Segment Start: INPUT FOR THIS TASK

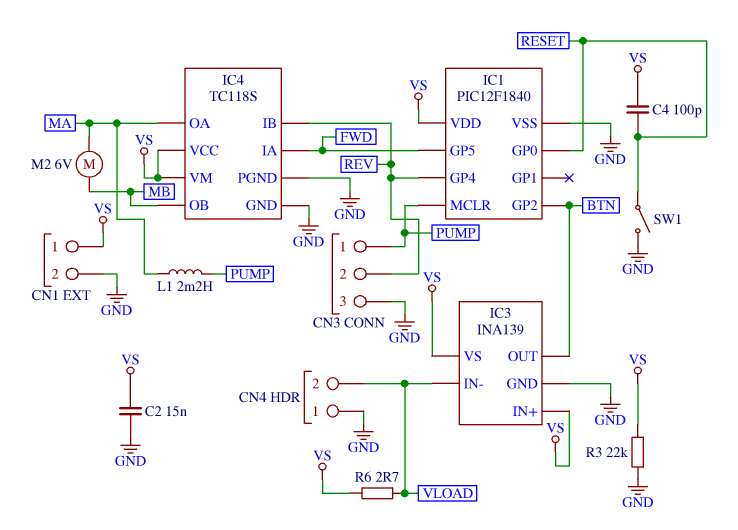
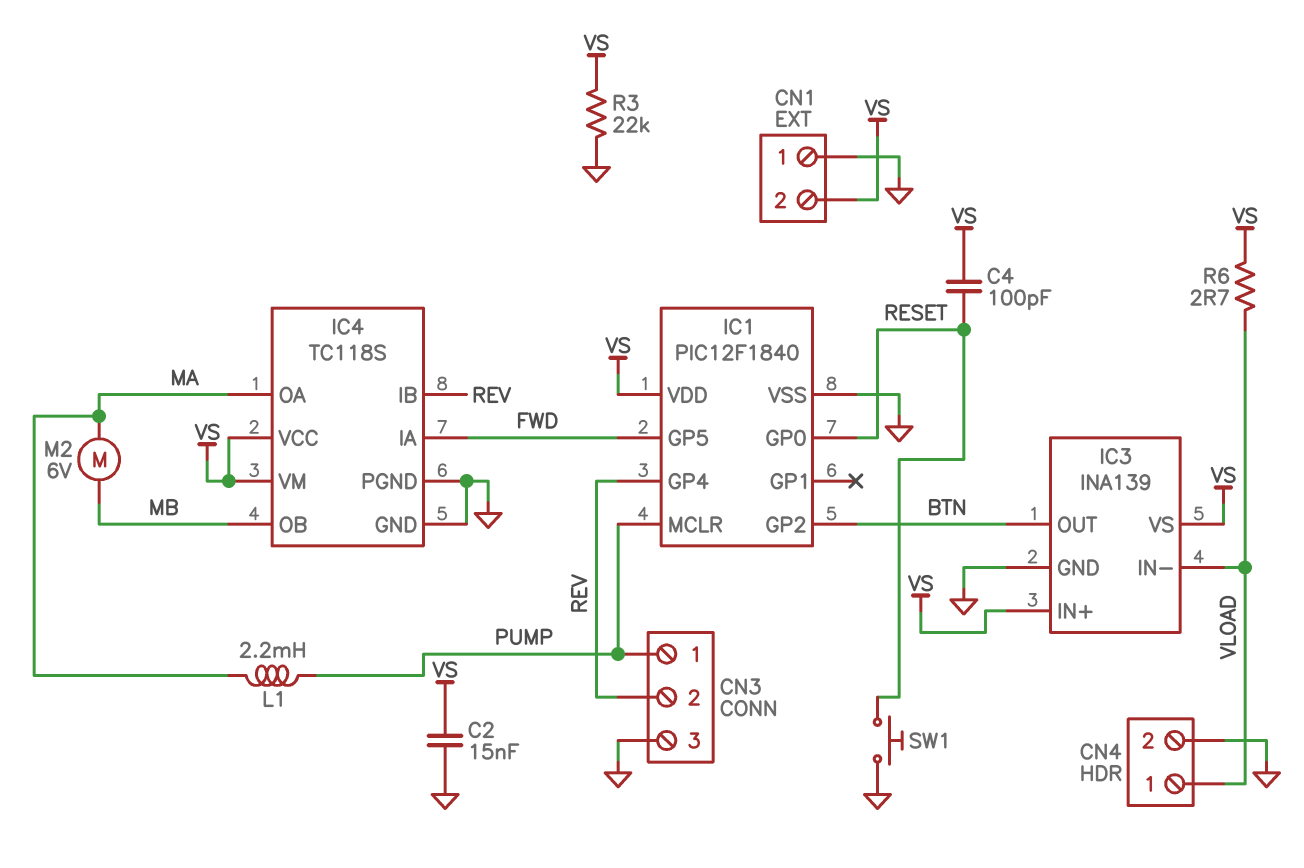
CN1 pin 1: VS -> GND
CN1 pin 2: GND -> VS
CN4 pin 1: GND -> VLOAD
CN4 pin 2: VLOAD -> GND
SW1: switch (GND, RESET) -> button (GND, RESET)

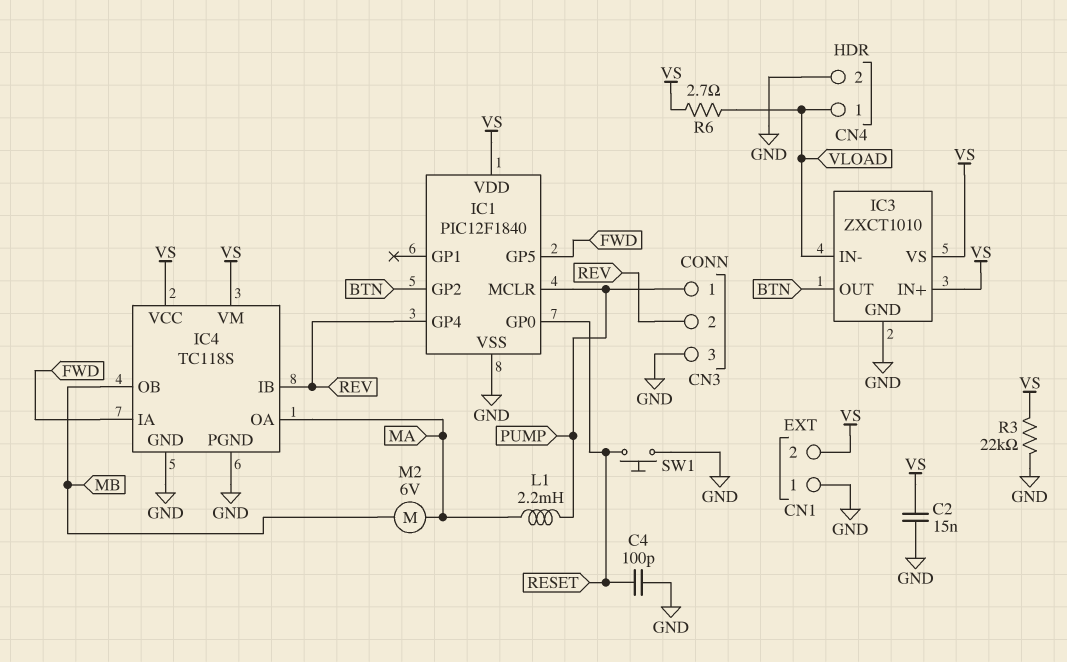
C4: 100pF (RESET, VS) -> 100pF (GND, RESET)
IC3: INA139 -> ZXCT1010

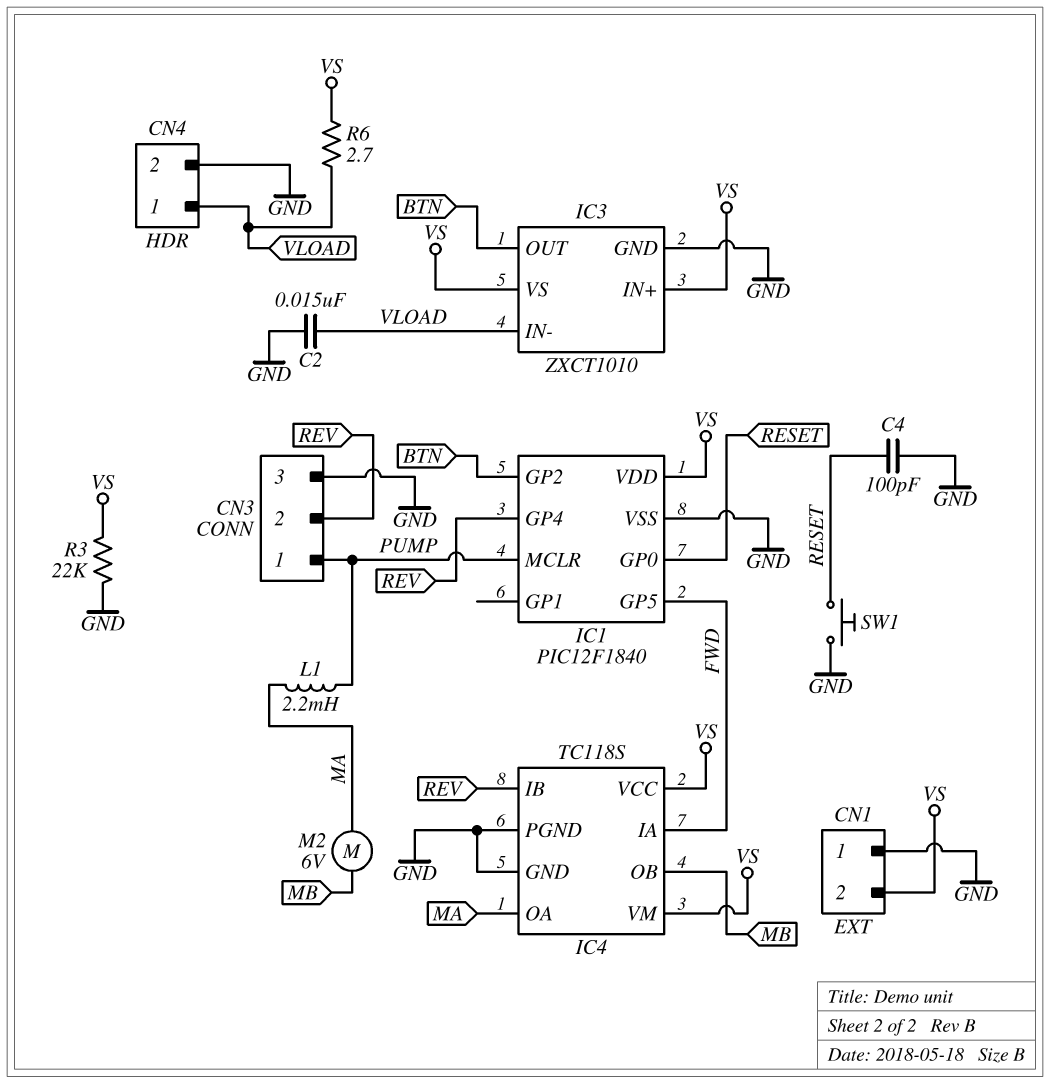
C2: 15nF (GND, VS) -> 15nF (GND, VLOAD)

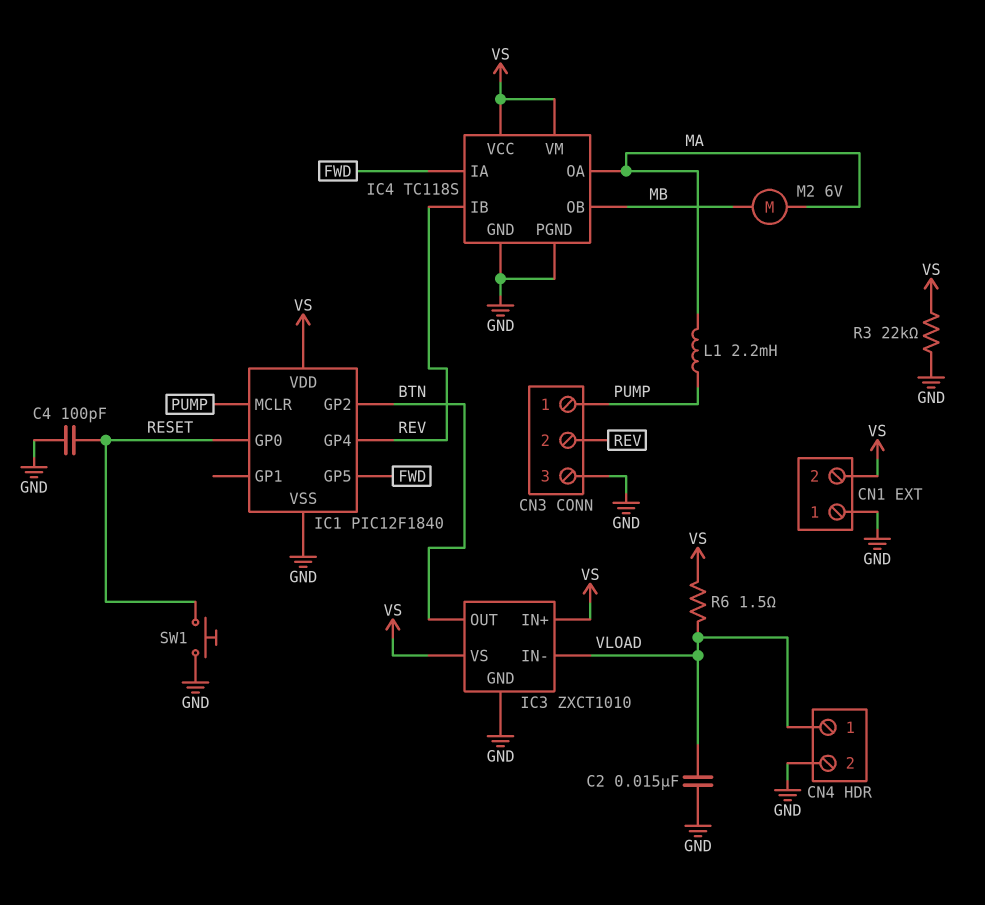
R6: 2.7 (VLOAD, VS) -> 1.5 (VLOAD, VS)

Segment End: INPUT FOR THIS TASK

▶ [EXERCISE]
Copy only the lines in the listing that contain "RESET".

▶ [WRITTEN REPLY]
SW1: switch (GND, RESET) -> button (GND, RESET)
C4: 100pF (RESET, VS) -> 100pF (GND, RESET)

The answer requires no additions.